Your assignment: Please transcribe exactly, and only, the lines of the data below between the line holding "BUZZER1: KY-006 -> KY-012" and the line holding "TFT2 pin RES: D8 -> D13", inclusive.

(Change detection data)
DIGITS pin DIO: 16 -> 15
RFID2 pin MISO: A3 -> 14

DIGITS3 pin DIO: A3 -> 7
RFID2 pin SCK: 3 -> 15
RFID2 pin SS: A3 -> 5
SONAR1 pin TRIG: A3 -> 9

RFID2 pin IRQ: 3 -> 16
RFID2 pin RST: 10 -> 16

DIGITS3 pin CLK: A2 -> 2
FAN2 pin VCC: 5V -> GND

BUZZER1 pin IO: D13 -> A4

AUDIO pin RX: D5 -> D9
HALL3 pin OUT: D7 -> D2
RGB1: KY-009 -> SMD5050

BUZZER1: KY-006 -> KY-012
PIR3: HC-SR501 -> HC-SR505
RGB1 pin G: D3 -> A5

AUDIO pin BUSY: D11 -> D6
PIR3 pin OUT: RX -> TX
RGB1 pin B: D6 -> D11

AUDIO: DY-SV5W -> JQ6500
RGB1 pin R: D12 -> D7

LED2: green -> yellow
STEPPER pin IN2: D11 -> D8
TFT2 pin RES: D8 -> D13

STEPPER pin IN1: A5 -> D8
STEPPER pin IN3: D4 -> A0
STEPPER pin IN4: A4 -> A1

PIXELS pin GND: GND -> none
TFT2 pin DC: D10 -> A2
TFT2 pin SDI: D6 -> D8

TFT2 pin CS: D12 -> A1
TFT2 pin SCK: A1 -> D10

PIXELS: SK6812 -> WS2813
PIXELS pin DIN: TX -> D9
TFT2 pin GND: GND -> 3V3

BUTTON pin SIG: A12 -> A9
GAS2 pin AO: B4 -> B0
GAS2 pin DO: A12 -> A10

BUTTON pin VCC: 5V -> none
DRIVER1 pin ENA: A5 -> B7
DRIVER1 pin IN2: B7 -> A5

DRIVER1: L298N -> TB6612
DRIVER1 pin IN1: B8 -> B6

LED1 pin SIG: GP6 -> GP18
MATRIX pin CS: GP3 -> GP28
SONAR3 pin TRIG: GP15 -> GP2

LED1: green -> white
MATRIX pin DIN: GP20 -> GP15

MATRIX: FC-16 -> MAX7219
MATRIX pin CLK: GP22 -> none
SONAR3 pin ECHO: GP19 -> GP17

Result of the task:
BUZZER1: KY-006 -> KY-012
PIR3: HC-SR501 -> HC-SR505
RGB1 pin G: D3 -> A5

AUDIO pin BUSY: D11 -> D6
PIR3 pin OUT: RX -> TX
RGB1 pin B: D6 -> D11

AUDIO: DY-SV5W -> JQ6500
RGB1 pin R: D12 -> D7

LED2: green -> yellow
STEPPER pin IN2: D11 -> D8
TFT2 pin RES: D8 -> D13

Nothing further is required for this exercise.